## DATASET CONTENT
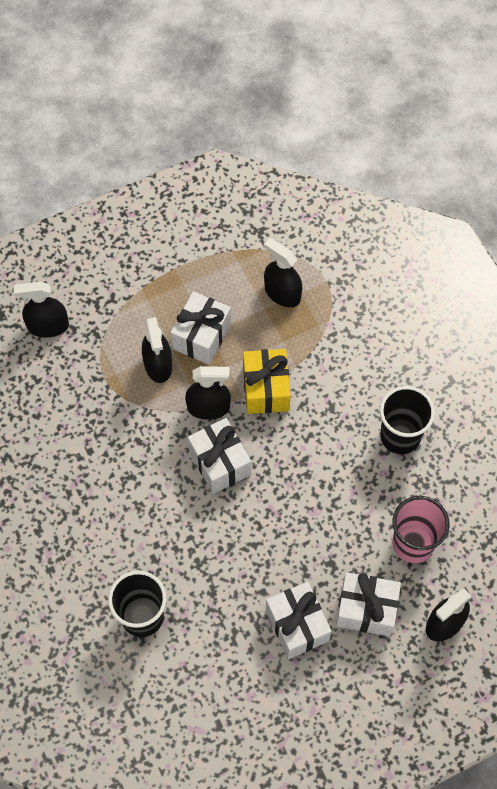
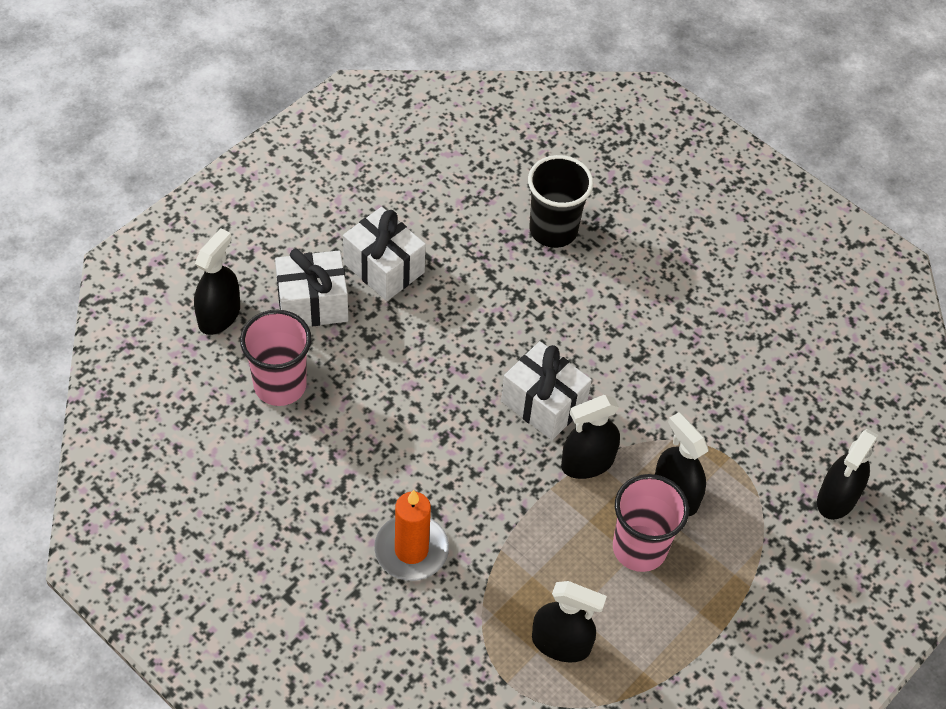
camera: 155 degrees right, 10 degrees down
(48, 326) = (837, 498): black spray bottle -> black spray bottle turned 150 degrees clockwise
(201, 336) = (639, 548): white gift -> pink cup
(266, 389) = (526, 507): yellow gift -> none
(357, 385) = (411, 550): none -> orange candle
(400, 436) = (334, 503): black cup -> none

==

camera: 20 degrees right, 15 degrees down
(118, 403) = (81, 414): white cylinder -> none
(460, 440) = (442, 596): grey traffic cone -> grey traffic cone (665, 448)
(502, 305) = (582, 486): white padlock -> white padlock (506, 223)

## ACTIVITY
Starting at the line above that contains "(118, 403) = (81, 414): white", repeat each line exactly up to and including the line that contains "(502, 305) = (582, 486): white", and stop there.

## SOLUTION FOR THIS PROBLEM
(118, 403) = (81, 414): white cylinder -> none
(460, 440) = (442, 596): grey traffic cone -> grey traffic cone (665, 448)
(502, 305) = (582, 486): white padlock -> white padlock (506, 223)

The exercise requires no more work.